WHAT YOU NEED TO DO:
The data below is to be repeated in full, exactly as shown.
◇ ◇ ◇ ◇
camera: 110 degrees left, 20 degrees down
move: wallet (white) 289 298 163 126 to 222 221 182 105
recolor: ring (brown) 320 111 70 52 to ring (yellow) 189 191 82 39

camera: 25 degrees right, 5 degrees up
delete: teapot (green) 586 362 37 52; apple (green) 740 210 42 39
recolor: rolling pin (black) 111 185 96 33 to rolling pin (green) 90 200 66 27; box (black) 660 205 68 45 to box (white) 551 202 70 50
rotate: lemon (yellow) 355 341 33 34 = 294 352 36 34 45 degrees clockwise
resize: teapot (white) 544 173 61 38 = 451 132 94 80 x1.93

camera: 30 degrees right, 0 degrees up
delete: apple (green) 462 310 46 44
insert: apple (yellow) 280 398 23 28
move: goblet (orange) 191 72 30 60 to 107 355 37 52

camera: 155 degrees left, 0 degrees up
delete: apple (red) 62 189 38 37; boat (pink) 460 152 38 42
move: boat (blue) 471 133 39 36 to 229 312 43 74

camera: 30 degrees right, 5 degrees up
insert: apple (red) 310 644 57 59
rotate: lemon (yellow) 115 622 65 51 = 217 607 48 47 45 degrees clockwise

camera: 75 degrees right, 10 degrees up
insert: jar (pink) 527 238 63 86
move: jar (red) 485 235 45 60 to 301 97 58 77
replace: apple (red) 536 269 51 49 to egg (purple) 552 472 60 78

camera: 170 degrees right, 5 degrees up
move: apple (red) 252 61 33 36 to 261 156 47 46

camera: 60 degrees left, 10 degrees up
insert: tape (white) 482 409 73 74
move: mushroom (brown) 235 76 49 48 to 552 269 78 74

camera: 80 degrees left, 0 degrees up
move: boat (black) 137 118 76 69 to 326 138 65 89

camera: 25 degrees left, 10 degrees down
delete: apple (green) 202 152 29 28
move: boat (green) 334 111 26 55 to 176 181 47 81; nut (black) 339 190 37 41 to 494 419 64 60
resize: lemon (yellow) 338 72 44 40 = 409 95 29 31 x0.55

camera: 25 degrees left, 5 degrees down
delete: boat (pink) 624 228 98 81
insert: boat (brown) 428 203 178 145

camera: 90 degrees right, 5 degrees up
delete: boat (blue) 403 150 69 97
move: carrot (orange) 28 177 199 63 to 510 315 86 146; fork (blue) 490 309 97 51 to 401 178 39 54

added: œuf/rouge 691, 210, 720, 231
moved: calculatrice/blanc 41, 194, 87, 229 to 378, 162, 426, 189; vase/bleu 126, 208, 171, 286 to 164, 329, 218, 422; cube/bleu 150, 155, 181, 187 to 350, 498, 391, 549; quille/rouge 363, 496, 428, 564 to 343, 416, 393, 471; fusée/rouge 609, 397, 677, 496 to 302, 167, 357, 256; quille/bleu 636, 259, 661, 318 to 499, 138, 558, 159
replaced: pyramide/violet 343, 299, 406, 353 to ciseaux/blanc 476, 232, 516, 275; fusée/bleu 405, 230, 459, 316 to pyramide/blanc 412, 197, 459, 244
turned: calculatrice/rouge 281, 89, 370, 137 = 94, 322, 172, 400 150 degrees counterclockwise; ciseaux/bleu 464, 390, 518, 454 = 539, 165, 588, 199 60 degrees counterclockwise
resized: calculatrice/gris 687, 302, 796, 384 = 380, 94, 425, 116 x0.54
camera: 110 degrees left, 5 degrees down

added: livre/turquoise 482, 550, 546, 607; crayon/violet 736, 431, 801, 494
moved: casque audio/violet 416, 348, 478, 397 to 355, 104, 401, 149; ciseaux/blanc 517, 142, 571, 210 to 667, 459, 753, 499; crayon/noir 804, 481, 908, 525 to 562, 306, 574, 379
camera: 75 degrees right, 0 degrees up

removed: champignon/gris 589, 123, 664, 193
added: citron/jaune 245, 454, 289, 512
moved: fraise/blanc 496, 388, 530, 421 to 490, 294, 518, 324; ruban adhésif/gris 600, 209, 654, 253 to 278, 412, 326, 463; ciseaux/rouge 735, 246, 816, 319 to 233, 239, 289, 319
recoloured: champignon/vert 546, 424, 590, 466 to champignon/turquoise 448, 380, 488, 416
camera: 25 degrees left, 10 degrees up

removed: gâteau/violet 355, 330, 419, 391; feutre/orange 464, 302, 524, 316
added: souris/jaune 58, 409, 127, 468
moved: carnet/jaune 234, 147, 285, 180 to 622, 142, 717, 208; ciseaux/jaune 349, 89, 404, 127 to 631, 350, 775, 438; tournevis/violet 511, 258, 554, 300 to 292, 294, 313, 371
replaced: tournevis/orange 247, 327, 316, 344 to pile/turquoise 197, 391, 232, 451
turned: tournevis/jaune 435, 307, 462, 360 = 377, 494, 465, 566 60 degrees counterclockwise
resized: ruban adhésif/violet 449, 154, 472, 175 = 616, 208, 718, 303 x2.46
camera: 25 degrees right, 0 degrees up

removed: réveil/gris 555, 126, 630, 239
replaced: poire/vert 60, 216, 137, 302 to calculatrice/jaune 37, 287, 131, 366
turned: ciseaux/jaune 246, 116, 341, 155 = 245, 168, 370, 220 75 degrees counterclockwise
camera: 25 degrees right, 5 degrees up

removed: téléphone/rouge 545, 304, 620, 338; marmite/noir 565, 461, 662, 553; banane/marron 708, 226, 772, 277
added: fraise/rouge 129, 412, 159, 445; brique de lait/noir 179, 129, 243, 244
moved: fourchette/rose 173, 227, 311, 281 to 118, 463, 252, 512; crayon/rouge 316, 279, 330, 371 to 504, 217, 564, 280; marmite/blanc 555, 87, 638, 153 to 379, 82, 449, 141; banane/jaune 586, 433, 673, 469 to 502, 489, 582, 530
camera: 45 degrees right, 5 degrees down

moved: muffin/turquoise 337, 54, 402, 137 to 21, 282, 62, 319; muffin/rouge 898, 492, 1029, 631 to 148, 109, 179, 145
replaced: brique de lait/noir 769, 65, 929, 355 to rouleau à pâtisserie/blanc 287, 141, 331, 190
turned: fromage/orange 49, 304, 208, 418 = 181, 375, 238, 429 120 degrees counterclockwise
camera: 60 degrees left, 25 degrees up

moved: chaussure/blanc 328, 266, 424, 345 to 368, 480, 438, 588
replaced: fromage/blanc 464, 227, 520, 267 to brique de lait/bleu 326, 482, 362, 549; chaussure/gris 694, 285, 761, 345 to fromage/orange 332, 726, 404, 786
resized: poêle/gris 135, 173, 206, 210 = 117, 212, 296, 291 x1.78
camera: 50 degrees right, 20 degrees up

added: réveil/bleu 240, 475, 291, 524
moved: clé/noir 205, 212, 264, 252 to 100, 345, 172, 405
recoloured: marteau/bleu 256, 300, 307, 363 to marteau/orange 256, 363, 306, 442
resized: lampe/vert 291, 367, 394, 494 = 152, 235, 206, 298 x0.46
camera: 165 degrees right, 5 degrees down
◇ ◇ ◇ ◇
SOLVED PROBLEM:
camera: 110 degrees left, 20 degrees down
move: wallet (white) 289 298 163 126 to 222 221 182 105
recolor: ring (brown) 320 111 70 52 to ring (yellow) 189 191 82 39

camera: 25 degrees right, 5 degrees up
delete: teapot (green) 586 362 37 52; apple (green) 740 210 42 39
recolor: rolling pin (black) 111 185 96 33 to rolling pin (green) 90 200 66 27; box (black) 660 205 68 45 to box (white) 551 202 70 50
rotate: lemon (yellow) 355 341 33 34 = 294 352 36 34 45 degrees clockwise
resize: teapot (white) 544 173 61 38 = 451 132 94 80 x1.93

camera: 30 degrees right, 0 degrees up
delete: apple (green) 462 310 46 44
insert: apple (yellow) 280 398 23 28
move: goblet (orange) 191 72 30 60 to 107 355 37 52

camera: 155 degrees left, 0 degrees up
delete: apple (red) 62 189 38 37; boat (pink) 460 152 38 42
move: boat (blue) 471 133 39 36 to 229 312 43 74

camera: 30 degrees right, 5 degrees up
insert: apple (red) 310 644 57 59
rotate: lemon (yellow) 115 622 65 51 = 217 607 48 47 45 degrees clockwise

camera: 75 degrees right, 10 degrees up
insert: jar (pink) 527 238 63 86
move: jar (red) 485 235 45 60 to 301 97 58 77
replace: apple (red) 536 269 51 49 to egg (purple) 552 472 60 78

camera: 170 degrees right, 5 degrees up
move: apple (red) 252 61 33 36 to 261 156 47 46

camera: 60 degrees left, 10 degrees up
insert: tape (white) 482 409 73 74
move: mushroom (brown) 235 76 49 48 to 552 269 78 74

camera: 80 degrees left, 0 degrees up
move: boat (black) 137 118 76 69 to 326 138 65 89

camera: 25 degrees left, 10 degrees down
delete: apple (green) 202 152 29 28
move: boat (green) 334 111 26 55 to 176 181 47 81; nut (black) 339 190 37 41 to 494 419 64 60
resize: lemon (yellow) 338 72 44 40 = 409 95 29 31 x0.55

camera: 25 degrees left, 5 degrees down
delete: boat (pink) 624 228 98 81
insert: boat (brown) 428 203 178 145

camera: 90 degrees right, 5 degrees up
delete: boat (blue) 403 150 69 97
move: carrot (orange) 28 177 199 63 to 510 315 86 146; fork (blue) 490 309 97 51 to 401 178 39 54

added: œuf/rouge 691, 210, 720, 231
moved: calculatrice/blanc 41, 194, 87, 229 to 378, 162, 426, 189; vase/bleu 126, 208, 171, 286 to 164, 329, 218, 422; cube/bleu 150, 155, 181, 187 to 350, 498, 391, 549; quille/rouge 363, 496, 428, 564 to 343, 416, 393, 471; fusée/rouge 609, 397, 677, 496 to 302, 167, 357, 256; quille/bleu 636, 259, 661, 318 to 499, 138, 558, 159
replaced: pyramide/violet 343, 299, 406, 353 to ciseaux/blanc 476, 232, 516, 275; fusée/bleu 405, 230, 459, 316 to pyramide/blanc 412, 197, 459, 244
turned: calculatrice/rouge 281, 89, 370, 137 = 94, 322, 172, 400 150 degrees counterclockwise; ciseaux/bleu 464, 390, 518, 454 = 539, 165, 588, 199 60 degrees counterclockwise
resized: calculatrice/gris 687, 302, 796, 384 = 380, 94, 425, 116 x0.54
camera: 110 degrees left, 5 degrees down

added: livre/turquoise 482, 550, 546, 607; crayon/violet 736, 431, 801, 494
moved: casque audio/violet 416, 348, 478, 397 to 355, 104, 401, 149; ciseaux/blanc 517, 142, 571, 210 to 667, 459, 753, 499; crayon/noir 804, 481, 908, 525 to 562, 306, 574, 379
camera: 75 degrees right, 0 degrees up

removed: champignon/gris 589, 123, 664, 193
added: citron/jaune 245, 454, 289, 512
moved: fraise/blanc 496, 388, 530, 421 to 490, 294, 518, 324; ruban adhésif/gris 600, 209, 654, 253 to 278, 412, 326, 463; ciseaux/rouge 735, 246, 816, 319 to 233, 239, 289, 319
recoloured: champignon/vert 546, 424, 590, 466 to champignon/turquoise 448, 380, 488, 416
camera: 25 degrees left, 10 degrees up

removed: gâteau/violet 355, 330, 419, 391; feutre/orange 464, 302, 524, 316
added: souris/jaune 58, 409, 127, 468
moved: carnet/jaune 234, 147, 285, 180 to 622, 142, 717, 208; ciseaux/jaune 349, 89, 404, 127 to 631, 350, 775, 438; tournevis/violet 511, 258, 554, 300 to 292, 294, 313, 371
replaced: tournevis/orange 247, 327, 316, 344 to pile/turquoise 197, 391, 232, 451
turned: tournevis/jaune 435, 307, 462, 360 = 377, 494, 465, 566 60 degrees counterclockwise
resized: ruban adhésif/violet 449, 154, 472, 175 = 616, 208, 718, 303 x2.46
camera: 25 degrees right, 0 degrees up

removed: réveil/gris 555, 126, 630, 239
replaced: poire/vert 60, 216, 137, 302 to calculatrice/jaune 37, 287, 131, 366
turned: ciseaux/jaune 246, 116, 341, 155 = 245, 168, 370, 220 75 degrees counterclockwise
camera: 25 degrees right, 5 degrees up

removed: téléphone/rouge 545, 304, 620, 338; marmite/noir 565, 461, 662, 553; banane/marron 708, 226, 772, 277
added: fraise/rouge 129, 412, 159, 445; brique de lait/noir 179, 129, 243, 244
moved: fourchette/rose 173, 227, 311, 281 to 118, 463, 252, 512; crayon/rouge 316, 279, 330, 371 to 504, 217, 564, 280; marmite/blanc 555, 87, 638, 153 to 379, 82, 449, 141; banane/jaune 586, 433, 673, 469 to 502, 489, 582, 530
camera: 45 degrees right, 5 degrees down

moved: muffin/turquoise 337, 54, 402, 137 to 21, 282, 62, 319; muffin/rouge 898, 492, 1029, 631 to 148, 109, 179, 145
replaced: brique de lait/noir 769, 65, 929, 355 to rouleau à pâtisserie/blanc 287, 141, 331, 190
turned: fromage/orange 49, 304, 208, 418 = 181, 375, 238, 429 120 degrees counterclockwise
camera: 60 degrees left, 25 degrees up

moved: chaussure/blanc 328, 266, 424, 345 to 368, 480, 438, 588
replaced: fromage/blanc 464, 227, 520, 267 to brique de lait/bleu 326, 482, 362, 549; chaussure/gris 694, 285, 761, 345 to fromage/orange 332, 726, 404, 786
resized: poêle/gris 135, 173, 206, 210 = 117, 212, 296, 291 x1.78
camera: 50 degrees right, 20 degrees up

added: réveil/bleu 240, 475, 291, 524
moved: clé/noir 205, 212, 264, 252 to 100, 345, 172, 405
recoloured: marteau/bleu 256, 300, 307, 363 to marteau/orange 256, 363, 306, 442
resized: lampe/vert 291, 367, 394, 494 = 152, 235, 206, 298 x0.46
camera: 165 degrees right, 5 degrees down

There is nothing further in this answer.